## Requirement
Retype every entry word for word. Omit the pictures.

━━━━

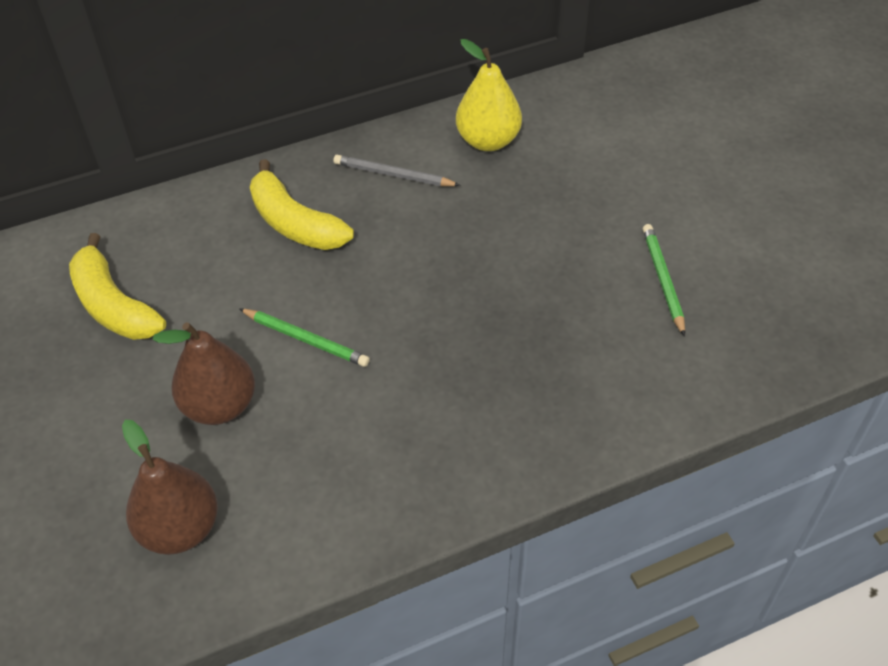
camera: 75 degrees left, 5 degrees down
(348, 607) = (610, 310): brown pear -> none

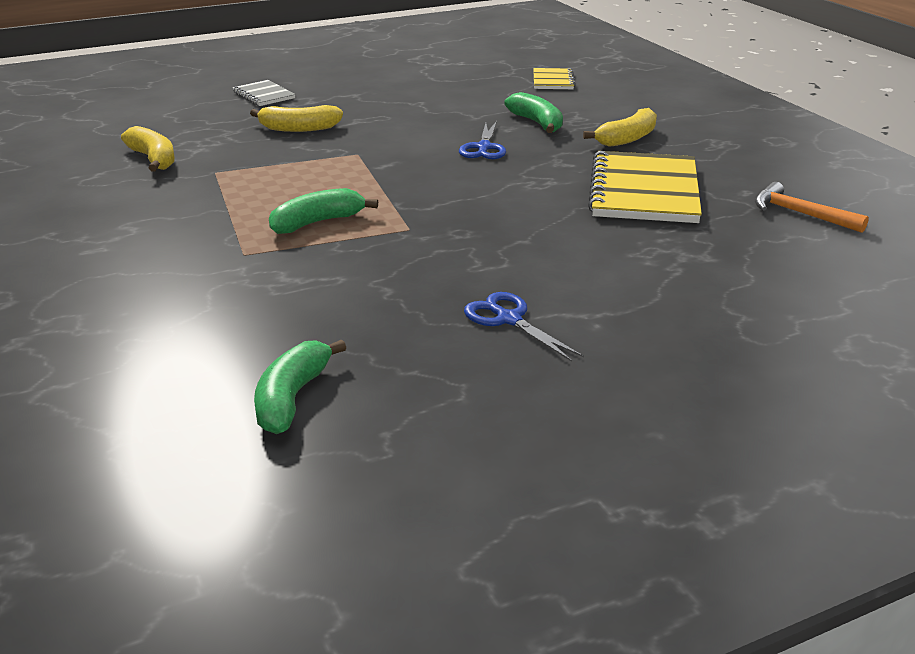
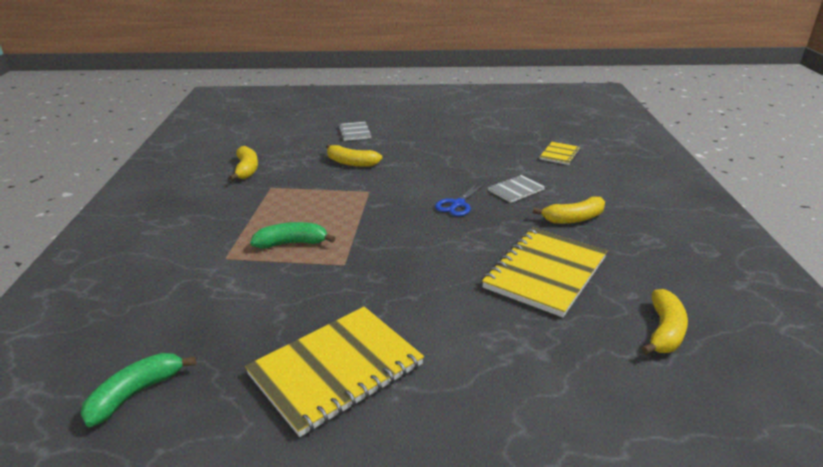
camera: 25 degrees right, 0 degrees up
(508, 319) = (336, 370): blue scissors -> yellow notebook
(537, 123) = (515, 190): green banana -> grey notebook
(800, 214) = (664, 331): orange hammer -> yellow banana

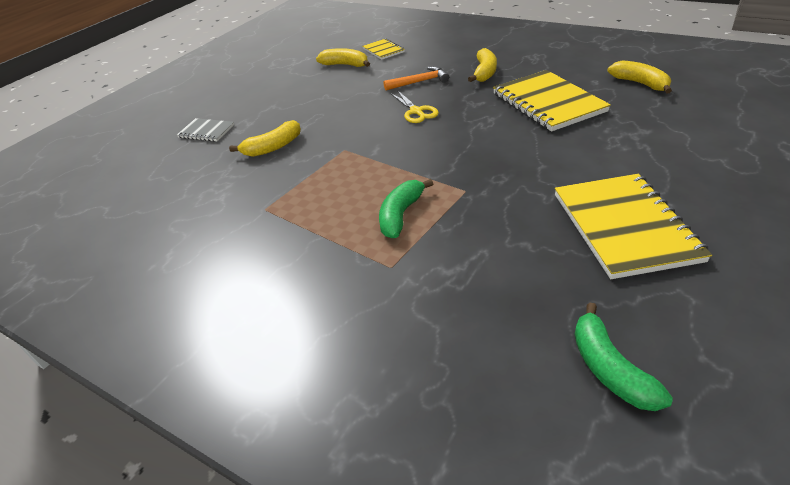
camera: 55 degrees left, 10 degrees up
(246, 169) = (198, 220): yellow banana -> yellow banana (345, 65)
(458, 204) = (416, 111): blue scissors -> yellow scissors
(515, 190) = (419, 82): grey notebook -> orange hammer

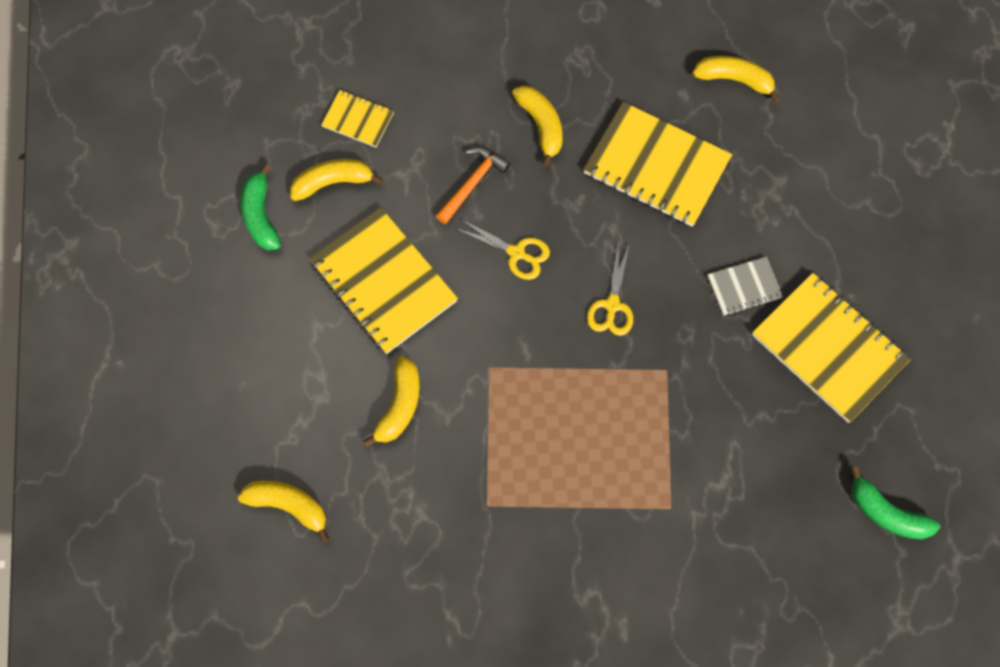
camera: 40 degrees left, 30 degrees up
(162, 164) = (288, 505): none -> yellow banana
(206, 131) = (279, 420): grey notebook -> grey notebook (744, 287)
(326, 101) = (383, 282): none -> yellow notebook
(400, 215) = (630, 438): green banana -> green banana (261, 215)
(456, 149) = (612, 305): none -> yellow scissors

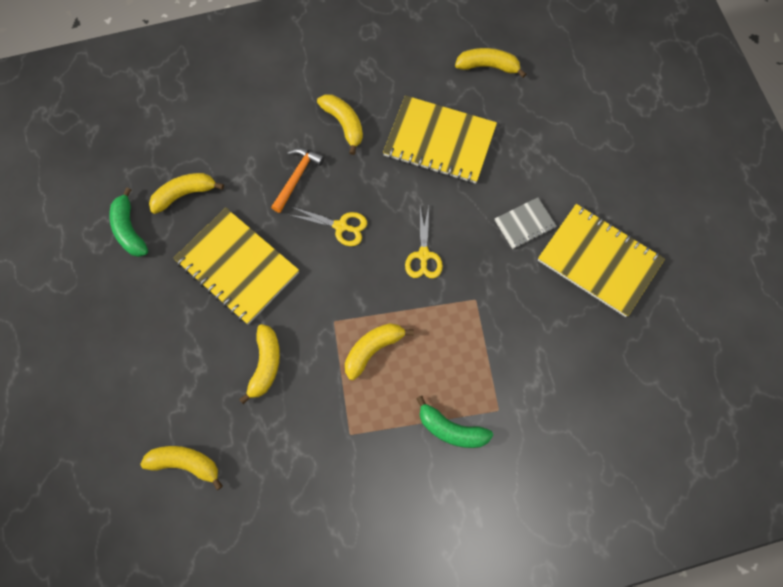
camera: 10 degrees left, 0 degrees up
(358, 120) = (197, 142): yellow notebook -> none
(531, 410) = (373, 349): none -> yellow banana
(886, 513) = (669, 383): green banana -> green banana (451, 429)

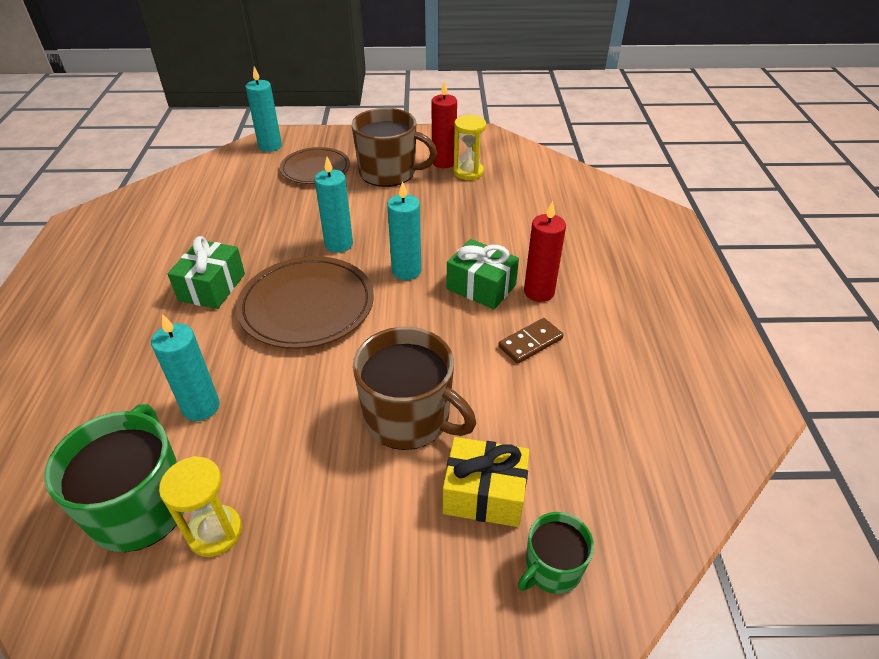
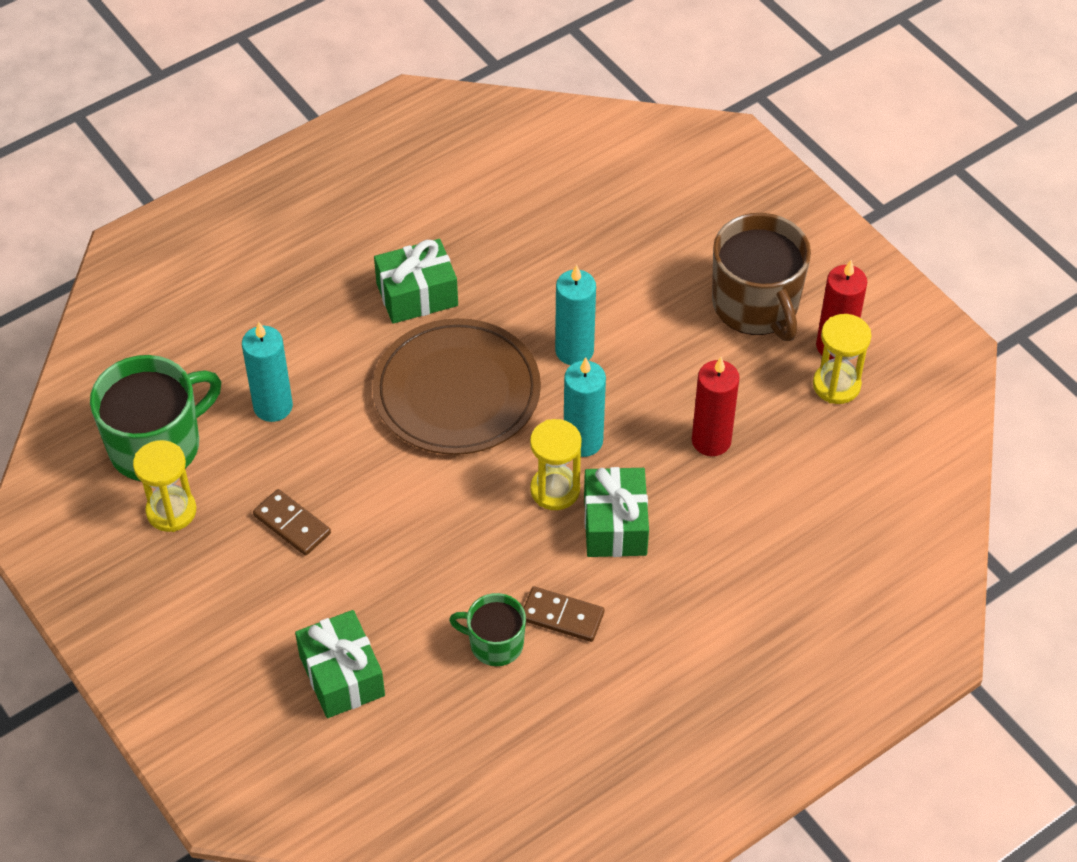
camera: 55 degrees right, 10 degrees up
(270, 146) = (700, 149): turquoise candle -> none
(315, 169) = (695, 228): brown plate -> none
(316, 451) = (292, 524): none -> brown domino
(409, 418) = (381, 570): brown mug -> none
(430, 299) = (555, 490): none -> yellow hourglass
(484, 494) = (342, 676): yellow gift -> green gift
(539, 292) = (652, 584): red candle -> red candle (711, 441)
(552, 568) = (305, 762): green mug -> green mug (495, 643)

━━━━

## Response to the exercise
camera: 75 degrees left, 5 degrees down
(348, 607) = (610, 310): brown pear -> none

camera: 25 degrees right, 0 degrees up
(508, 319) = (336, 370): blue scissors -> yellow notebook
(537, 123) = (515, 190): green banana -> grey notebook
(800, 214) = (664, 331): orange hammer -> yellow banana

camera: 55 degrees left, 10 degrees up
(246, 169) = (198, 220): yellow banana -> yellow banana (345, 65)
(458, 204) = (416, 111): blue scissors -> yellow scissors
(515, 190) = (419, 82): grey notebook -> orange hammer

camera: 40 degrees left, 30 degrees up
(162, 164) = (288, 505): none -> yellow banana
(206, 131) = (279, 420): grey notebook -> grey notebook (744, 287)
(326, 101) = (383, 282): none -> yellow notebook
(400, 215) = (630, 438): green banana -> green banana (261, 215)
(456, 149) = (612, 305): none -> yellow scissors

camera: 10 degrees left, 0 degrees up
(358, 120) = (197, 142): yellow notebook -> none
(531, 410) = (373, 349): none -> yellow banana
(886, 513) = (669, 383): green banana -> green banana (451, 429)

camera: 55 degrees right, 10 degrees up
(270, 146) = (700, 149): turquoise candle -> none
(315, 169) = (695, 228): brown plate -> none
(316, 451) = (292, 524): none -> brown domino
(409, 418) = (381, 570): brown mug -> none
(430, 299) = (555, 490): none -> yellow hourglass
(484, 494) = (342, 676): yellow gift -> green gift
(539, 292) = (652, 584): red candle -> red candle (711, 441)
(552, 568) = (305, 762): green mug -> green mug (495, 643)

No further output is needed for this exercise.